EXERCISE GOAL: Pull out each line in the items below that contains the string "clef". Matching is case-sensitive.

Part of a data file
====================

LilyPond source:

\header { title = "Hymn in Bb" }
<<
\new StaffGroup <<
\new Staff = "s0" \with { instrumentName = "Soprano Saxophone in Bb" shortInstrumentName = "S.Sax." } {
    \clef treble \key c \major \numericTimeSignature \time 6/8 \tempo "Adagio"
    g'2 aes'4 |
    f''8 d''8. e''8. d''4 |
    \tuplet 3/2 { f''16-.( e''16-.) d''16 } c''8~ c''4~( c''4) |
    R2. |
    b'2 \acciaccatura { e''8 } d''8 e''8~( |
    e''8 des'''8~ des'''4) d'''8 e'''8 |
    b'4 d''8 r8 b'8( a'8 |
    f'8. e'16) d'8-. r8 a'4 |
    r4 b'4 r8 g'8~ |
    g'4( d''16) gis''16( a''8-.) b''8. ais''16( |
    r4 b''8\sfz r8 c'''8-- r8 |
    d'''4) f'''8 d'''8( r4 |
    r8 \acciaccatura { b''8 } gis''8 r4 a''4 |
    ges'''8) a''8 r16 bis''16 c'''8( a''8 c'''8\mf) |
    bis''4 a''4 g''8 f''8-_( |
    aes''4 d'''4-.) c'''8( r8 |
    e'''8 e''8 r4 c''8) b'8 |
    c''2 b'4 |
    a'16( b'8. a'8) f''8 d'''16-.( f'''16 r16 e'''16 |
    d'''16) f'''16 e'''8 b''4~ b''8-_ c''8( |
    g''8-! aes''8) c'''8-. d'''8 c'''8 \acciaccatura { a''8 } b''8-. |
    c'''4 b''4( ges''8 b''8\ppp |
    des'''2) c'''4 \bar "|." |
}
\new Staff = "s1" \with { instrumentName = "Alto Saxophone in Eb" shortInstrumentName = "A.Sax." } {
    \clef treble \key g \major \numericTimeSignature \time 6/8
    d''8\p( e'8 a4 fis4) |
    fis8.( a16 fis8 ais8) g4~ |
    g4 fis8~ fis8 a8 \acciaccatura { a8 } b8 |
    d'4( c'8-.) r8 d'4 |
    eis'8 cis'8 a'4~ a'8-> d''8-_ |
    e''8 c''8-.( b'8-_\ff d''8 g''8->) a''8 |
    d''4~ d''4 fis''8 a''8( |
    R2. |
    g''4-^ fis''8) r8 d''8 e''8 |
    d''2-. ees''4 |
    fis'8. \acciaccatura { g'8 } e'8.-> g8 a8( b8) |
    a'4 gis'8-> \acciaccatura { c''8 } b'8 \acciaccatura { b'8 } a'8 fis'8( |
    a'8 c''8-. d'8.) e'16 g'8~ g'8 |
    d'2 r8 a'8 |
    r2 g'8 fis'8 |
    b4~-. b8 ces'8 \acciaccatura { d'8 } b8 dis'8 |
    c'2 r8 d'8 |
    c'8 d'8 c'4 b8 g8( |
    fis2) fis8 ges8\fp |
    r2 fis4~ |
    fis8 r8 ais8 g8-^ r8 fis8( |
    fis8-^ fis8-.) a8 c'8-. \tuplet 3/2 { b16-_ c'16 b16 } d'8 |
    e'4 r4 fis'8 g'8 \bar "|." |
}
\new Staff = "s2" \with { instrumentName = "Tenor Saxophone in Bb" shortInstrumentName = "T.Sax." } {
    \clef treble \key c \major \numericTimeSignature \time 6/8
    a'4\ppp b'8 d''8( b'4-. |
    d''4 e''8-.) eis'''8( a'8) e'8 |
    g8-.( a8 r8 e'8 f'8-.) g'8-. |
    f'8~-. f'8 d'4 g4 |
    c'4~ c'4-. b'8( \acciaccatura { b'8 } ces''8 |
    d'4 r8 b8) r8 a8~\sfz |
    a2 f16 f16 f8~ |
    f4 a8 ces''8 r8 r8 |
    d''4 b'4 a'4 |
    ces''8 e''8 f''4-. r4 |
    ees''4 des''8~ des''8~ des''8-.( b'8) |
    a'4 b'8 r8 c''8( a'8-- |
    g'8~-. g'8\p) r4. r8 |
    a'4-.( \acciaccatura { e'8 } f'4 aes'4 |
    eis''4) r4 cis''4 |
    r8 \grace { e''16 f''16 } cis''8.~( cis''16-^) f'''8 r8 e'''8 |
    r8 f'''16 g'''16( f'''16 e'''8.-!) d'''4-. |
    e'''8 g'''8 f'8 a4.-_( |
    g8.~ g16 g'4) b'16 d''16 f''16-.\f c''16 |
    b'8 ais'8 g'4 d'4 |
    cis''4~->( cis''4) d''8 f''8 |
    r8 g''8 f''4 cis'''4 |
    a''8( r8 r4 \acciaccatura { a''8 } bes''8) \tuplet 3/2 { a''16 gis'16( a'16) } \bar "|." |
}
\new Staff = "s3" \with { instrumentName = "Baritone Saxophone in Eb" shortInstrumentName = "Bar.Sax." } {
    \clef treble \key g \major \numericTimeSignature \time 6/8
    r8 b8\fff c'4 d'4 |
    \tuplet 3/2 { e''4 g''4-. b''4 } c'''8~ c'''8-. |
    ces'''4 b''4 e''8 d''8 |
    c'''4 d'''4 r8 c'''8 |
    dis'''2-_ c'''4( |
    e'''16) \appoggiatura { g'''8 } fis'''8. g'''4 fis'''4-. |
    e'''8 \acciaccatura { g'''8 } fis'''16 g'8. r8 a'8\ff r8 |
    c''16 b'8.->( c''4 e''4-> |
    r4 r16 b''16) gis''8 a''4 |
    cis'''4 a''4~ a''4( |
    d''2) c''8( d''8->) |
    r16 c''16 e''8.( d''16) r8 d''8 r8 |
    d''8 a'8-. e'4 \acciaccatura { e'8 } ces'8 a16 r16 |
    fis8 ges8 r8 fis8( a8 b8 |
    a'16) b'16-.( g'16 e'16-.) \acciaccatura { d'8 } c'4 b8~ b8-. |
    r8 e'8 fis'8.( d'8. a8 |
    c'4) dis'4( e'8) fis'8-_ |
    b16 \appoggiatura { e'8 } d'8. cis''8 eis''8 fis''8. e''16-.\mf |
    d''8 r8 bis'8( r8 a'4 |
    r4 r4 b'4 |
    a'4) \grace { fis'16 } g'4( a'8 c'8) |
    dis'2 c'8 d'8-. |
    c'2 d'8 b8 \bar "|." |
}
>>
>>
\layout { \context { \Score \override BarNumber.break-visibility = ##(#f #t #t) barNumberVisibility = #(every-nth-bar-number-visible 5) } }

====================

EXERCISE SOLUTION:
    \clef treble \key c \major \numericTimeSignature \time 6/8 \tempo "Adagio"
    \clef treble \key g \major \numericTimeSignature \time 6/8
    \clef treble \key c \major \numericTimeSignature \time 6/8
    \clef treble \key g \major \numericTimeSignature \time 6/8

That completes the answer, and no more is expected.